ASSIGNMENT =
Copying nothing before it, reproduce the line that holds "(641, 279) = (644, 362): black" and every line after it in the data, exactly.

INPUT FOR THIS TASK =
•••

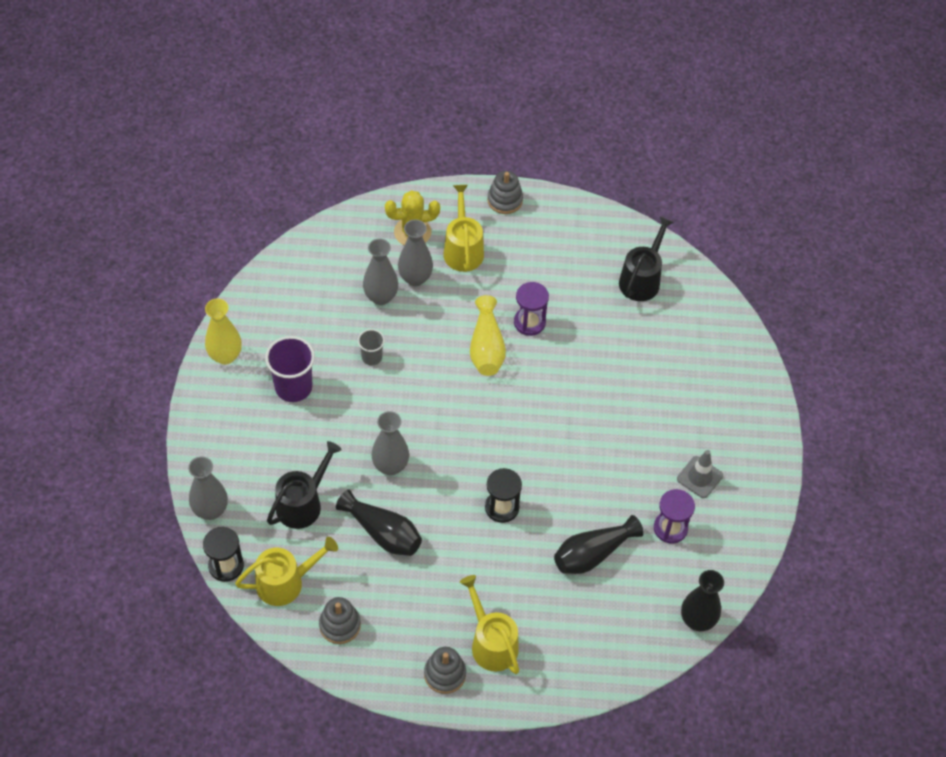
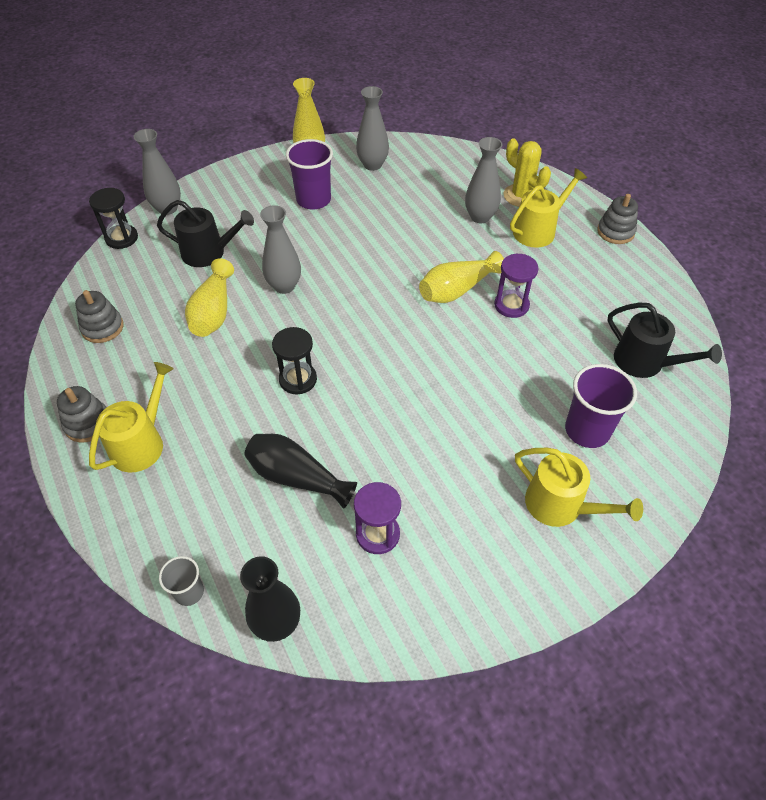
camera: 60 degrees right, 5 degrees down
(285, 582) = (126, 277): yellow watering can -> yellow watering can (560, 506)
(372, 357) = (380, 227): grey cup -> grey cup (189, 592)
(381, 297) = (442, 207): grey vase -> grey vase (372, 165)
(383, 533) = (213, 312): black vase -> yellow vase
(641, 279) = (644, 362): black watering can -> black watering can turned 45 degrees clockwise
(672, 355) = (587, 430): none -> purple cup
(699, 477) = (463, 530): grey traffic cone -> none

•••

EXERCISE OUTPUT =
(641, 279) = (644, 362): black watering can -> black watering can turned 45 degrees clockwise
(672, 355) = (587, 430): none -> purple cup
(699, 477) = (463, 530): grey traffic cone -> none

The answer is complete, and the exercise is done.